Return, from the lines below, each one that includes the word "orange".

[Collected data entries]

::::::::

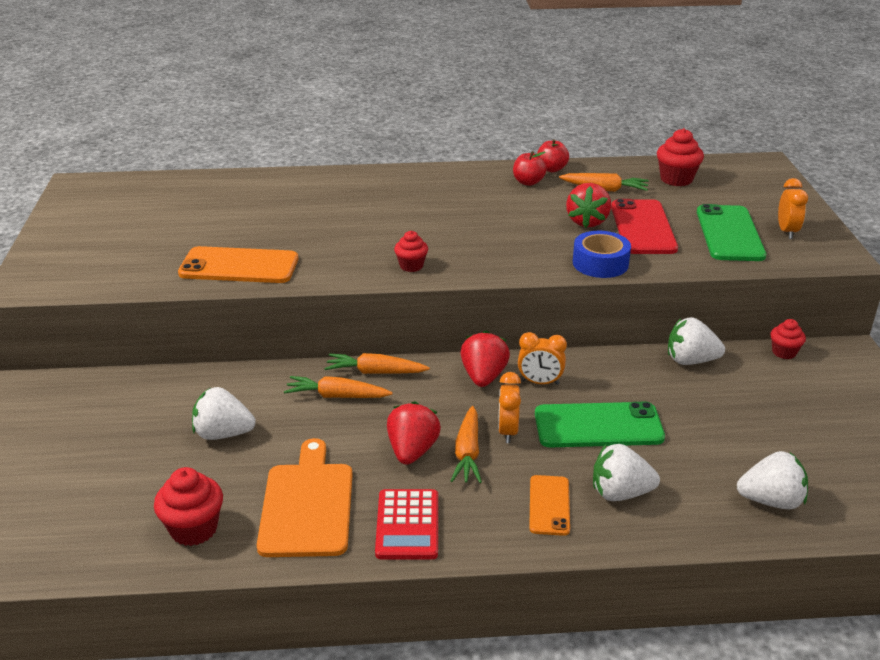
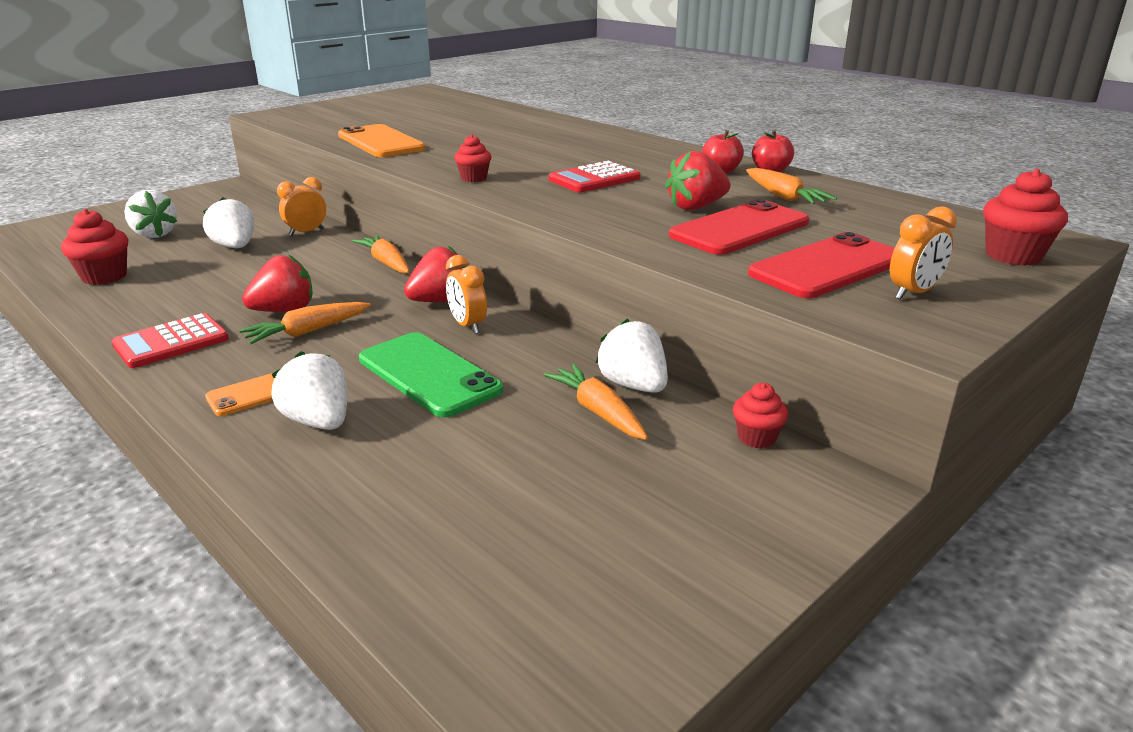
camera: 50 degrees right, 5 degrees down
orange cutting board [257,438,353,557] -> none
orange carrot [284,376,393,398] -> orange carrot moved to [544,364,648,440]
orange clock [498,372,521,443] -> orange clock moved to [277,177,326,236]
blue tape [573,231,631,278] -> none
red cupcake [657,128,704,186] -> red cupcake moved to [983,169,1068,266]
green phone [697,204,766,261] -> red phone [748,232,894,298]
white strawberry [737,451,808,509] -> white strawberry moved to [124,190,177,238]
none -> red calculator [549,161,641,193]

::::::::

▸ SOLUTION BELOW:
orange cutting board [257,438,353,557] -> none
orange carrot [284,376,393,398] -> orange carrot moved to [544,364,648,440]
orange clock [498,372,521,443] -> orange clock moved to [277,177,326,236]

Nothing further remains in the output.